Dataset items
--- START ---

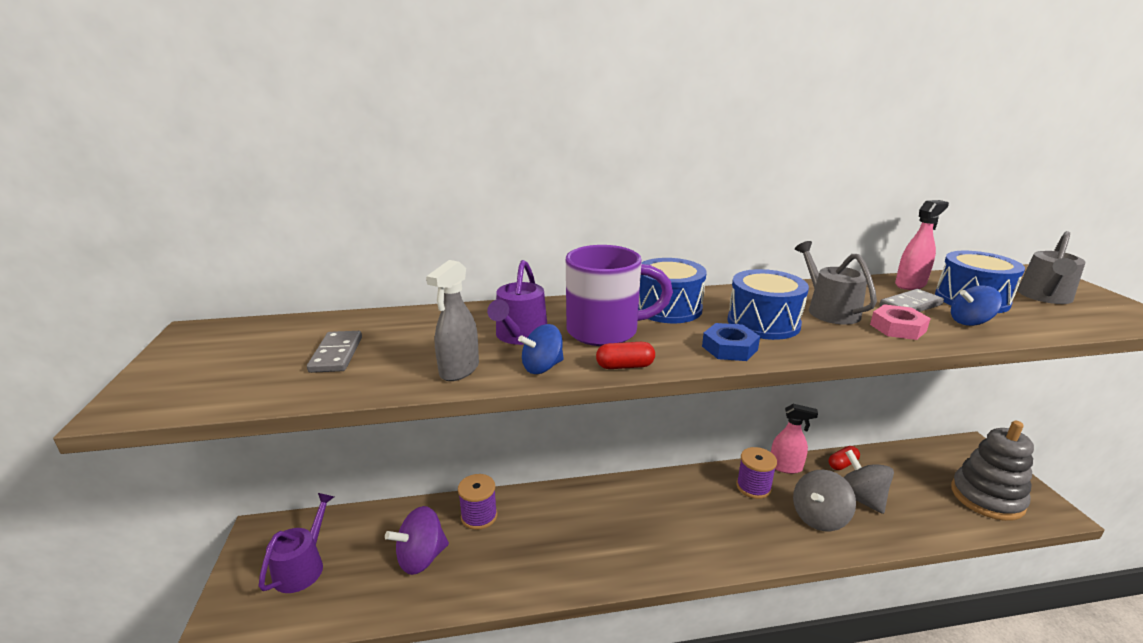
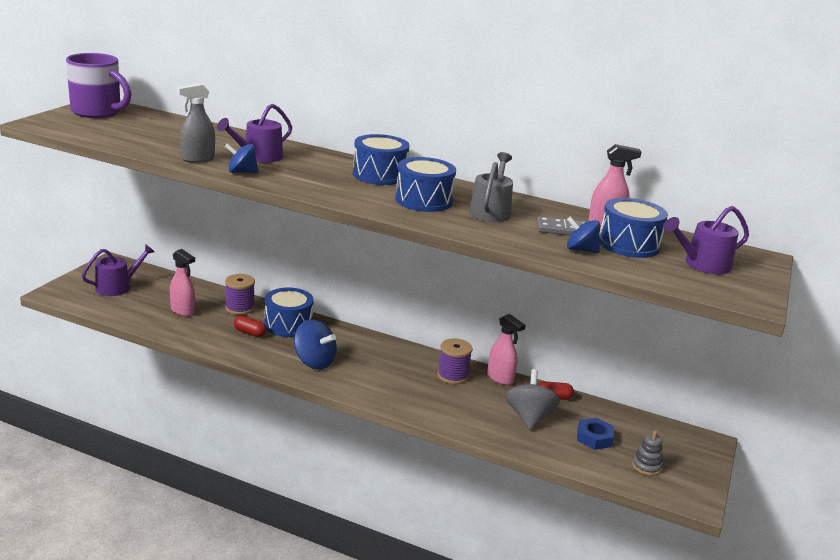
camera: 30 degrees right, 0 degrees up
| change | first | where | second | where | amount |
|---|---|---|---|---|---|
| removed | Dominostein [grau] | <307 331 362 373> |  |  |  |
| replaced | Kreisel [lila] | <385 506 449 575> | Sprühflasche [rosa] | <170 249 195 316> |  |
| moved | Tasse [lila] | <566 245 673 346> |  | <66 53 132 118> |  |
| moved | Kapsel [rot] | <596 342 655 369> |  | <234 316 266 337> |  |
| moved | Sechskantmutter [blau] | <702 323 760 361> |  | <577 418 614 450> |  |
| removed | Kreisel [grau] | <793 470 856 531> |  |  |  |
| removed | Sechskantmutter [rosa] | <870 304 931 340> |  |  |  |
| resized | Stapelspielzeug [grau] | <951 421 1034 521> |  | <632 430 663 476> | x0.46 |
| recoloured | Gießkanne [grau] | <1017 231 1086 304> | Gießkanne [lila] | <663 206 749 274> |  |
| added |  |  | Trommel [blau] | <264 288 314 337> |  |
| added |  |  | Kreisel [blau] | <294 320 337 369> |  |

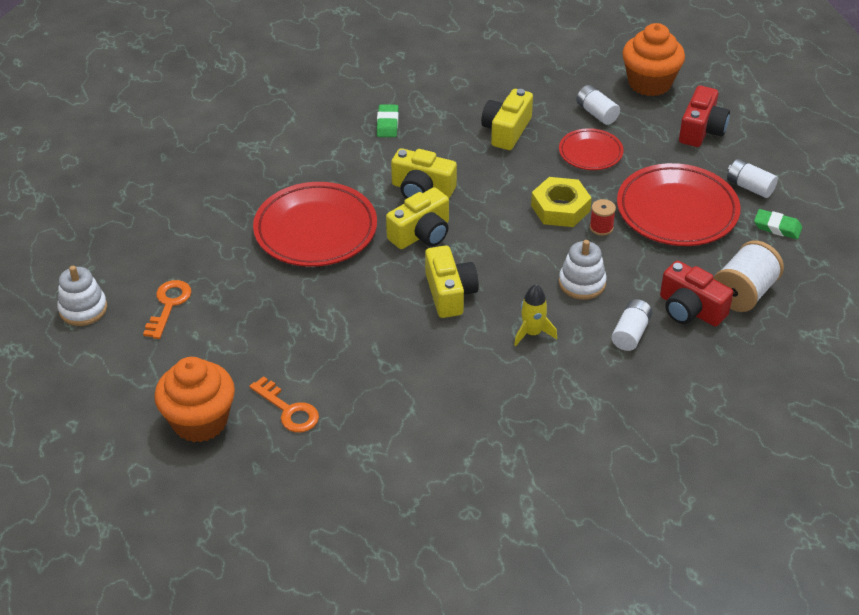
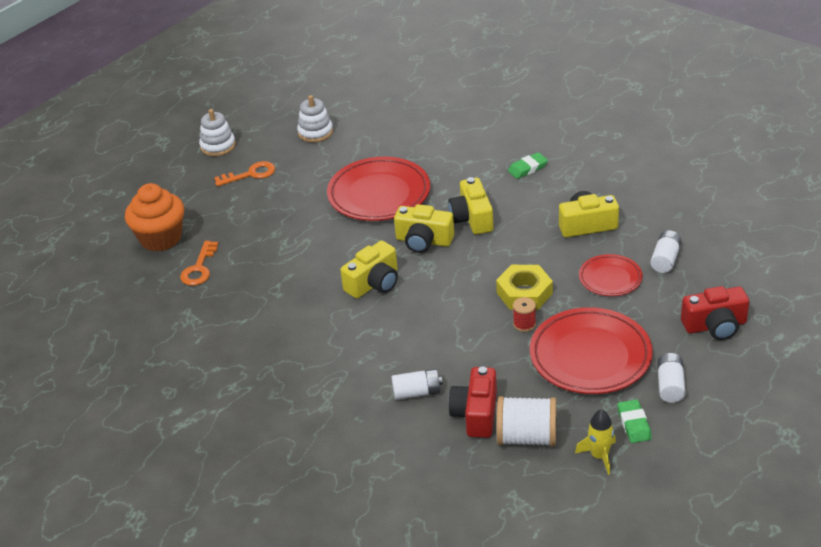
camera: 60 degrees right, 5 degrees down
| change | first | where | second | where | amount |
|---|---|---|---|---|---|
| moved | Rakete [gelb] | <514 284 557 346> |  | <575 409 616 475> |  |
| moved | Stapelspielzeug [weiß] | <559 240 607 300> |  | <297 95 333 143> |  |
| removed | Muffin [orange] | <622 23 685 96> |  |  |  |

--- END ---

Exercise directions: Copy every line exactly, from the opening line of the entries down to the line holding "Sechskantmutter [blau] |", and keep the pictures out.

Solution to the problem:
camera: 30 degrees right, 0 degrees up
| change | first | where | second | where | amount |
|---|---|---|---|---|---|
| removed | Dominostein [grau] | <307 331 362 373> |  |  |  |
| replaced | Kreisel [lila] | <385 506 449 575> | Sprühflasche [rosa] | <170 249 195 316> |  |
| moved | Tasse [lila] | <566 245 673 346> |  | <66 53 132 118> |  |
| moved | Kapsel [rot] | <596 342 655 369> |  | <234 316 266 337> |  |
| moved | Sechskantmutter [blau] | <702 323 760 361> |  | <577 418 614 450> |  |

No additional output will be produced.